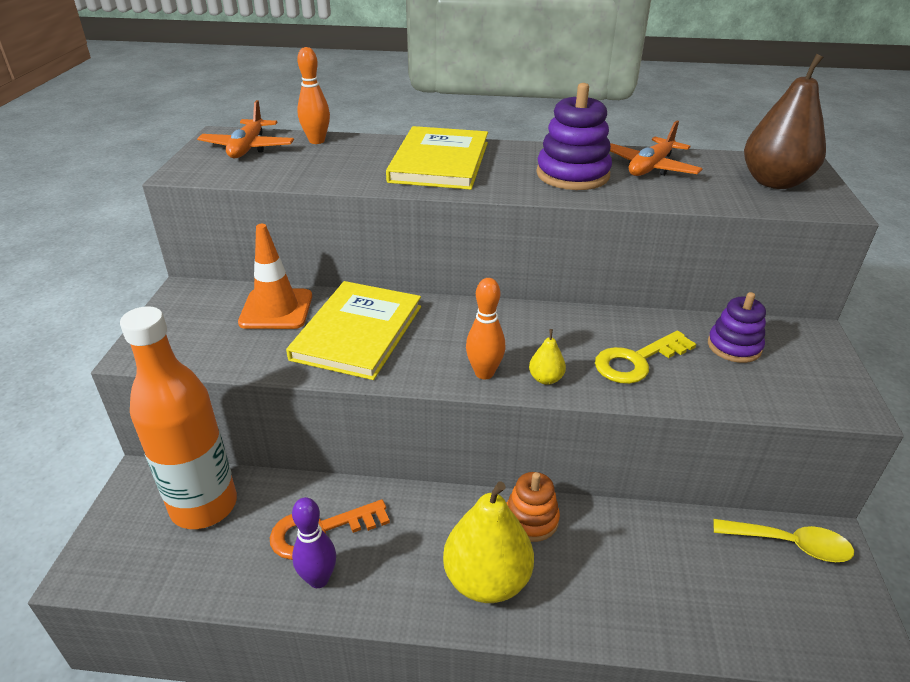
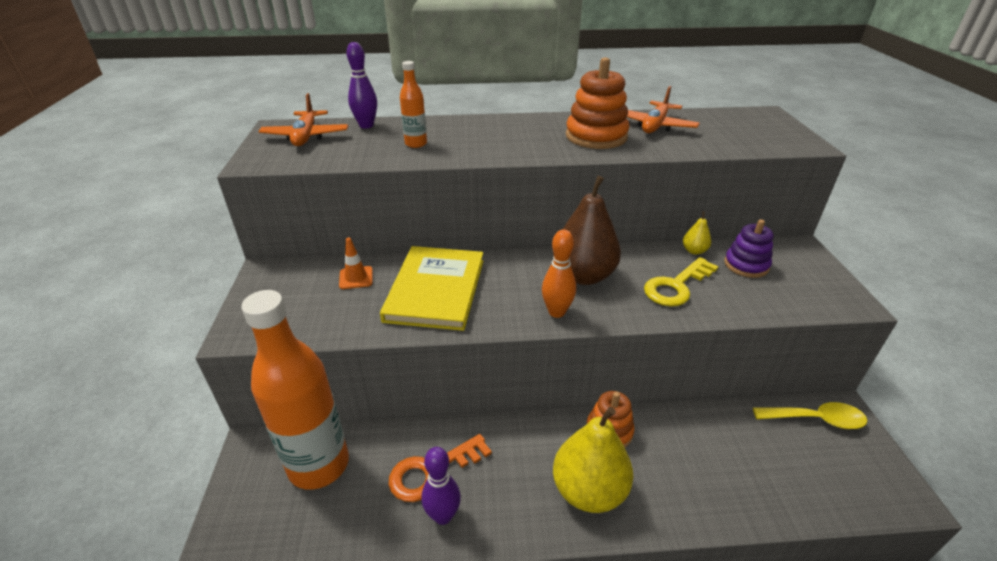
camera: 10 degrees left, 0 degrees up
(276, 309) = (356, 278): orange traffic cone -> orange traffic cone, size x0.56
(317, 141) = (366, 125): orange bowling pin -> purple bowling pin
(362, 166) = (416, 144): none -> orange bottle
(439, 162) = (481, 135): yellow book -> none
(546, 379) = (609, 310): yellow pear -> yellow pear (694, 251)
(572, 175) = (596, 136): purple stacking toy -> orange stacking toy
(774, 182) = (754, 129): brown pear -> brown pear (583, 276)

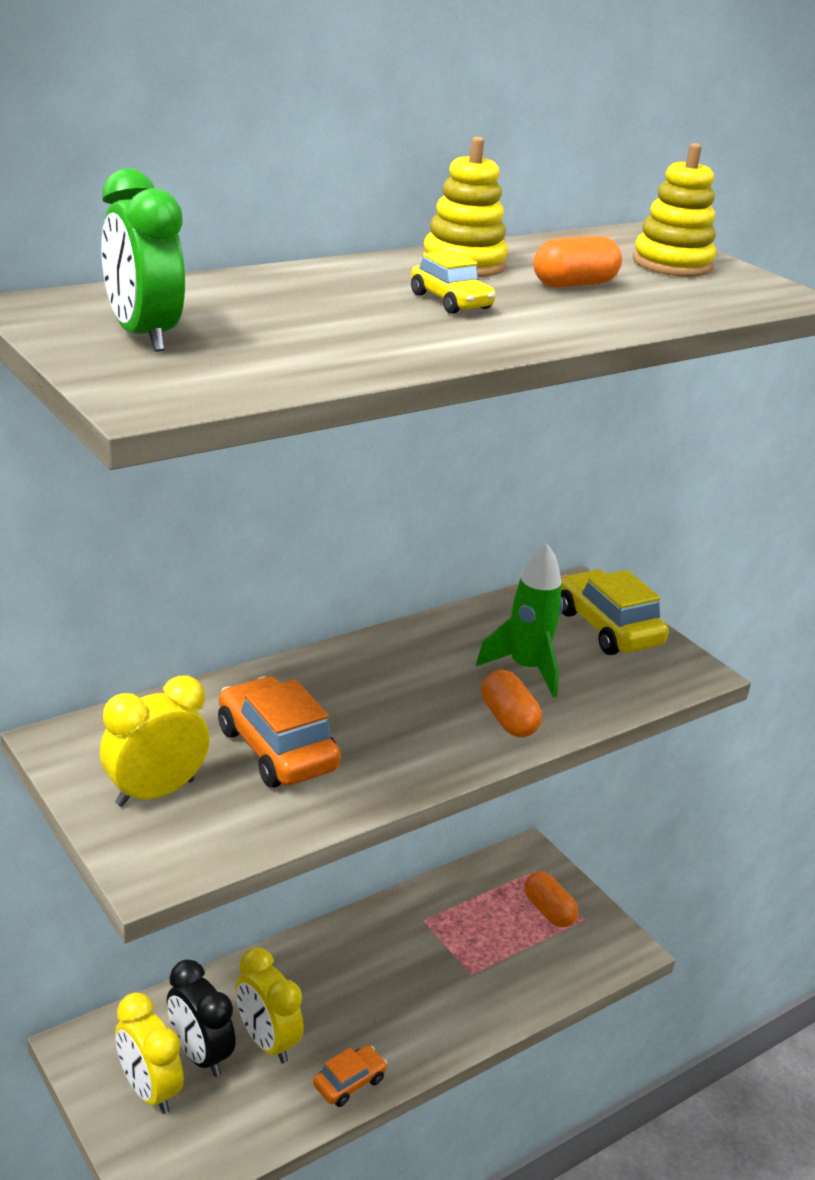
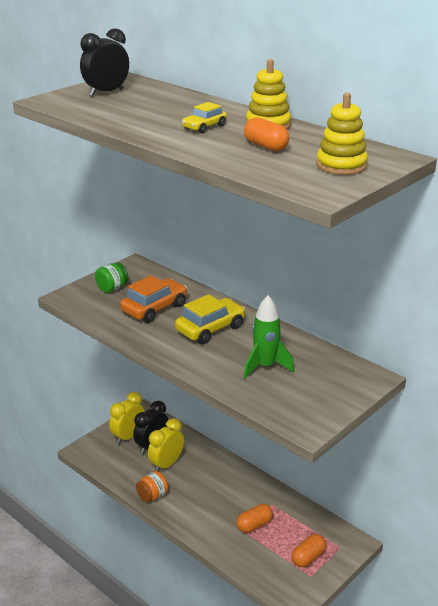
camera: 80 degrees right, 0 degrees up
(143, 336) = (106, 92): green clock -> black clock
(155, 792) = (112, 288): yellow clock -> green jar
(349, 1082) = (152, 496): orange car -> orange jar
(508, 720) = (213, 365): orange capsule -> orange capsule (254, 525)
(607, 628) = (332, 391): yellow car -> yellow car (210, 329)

## What is needed
Your answer must be an exact copy of the lines above, from the line that contains "(439, 162) = (481, 135): yellow book -> none" through the final line, with no pictures in it.

## Output of the exercise
(439, 162) = (481, 135): yellow book -> none
(546, 379) = (609, 310): yellow pear -> yellow pear (694, 251)
(572, 175) = (596, 136): purple stacking toy -> orange stacking toy
(774, 182) = (754, 129): brown pear -> brown pear (583, 276)

camera: 80 degrees right, 0 degrees up
(143, 336) = (106, 92): green clock -> black clock
(155, 792) = (112, 288): yellow clock -> green jar
(349, 1082) = (152, 496): orange car -> orange jar
(508, 720) = (213, 365): orange capsule -> orange capsule (254, 525)
(607, 628) = (332, 391): yellow car -> yellow car (210, 329)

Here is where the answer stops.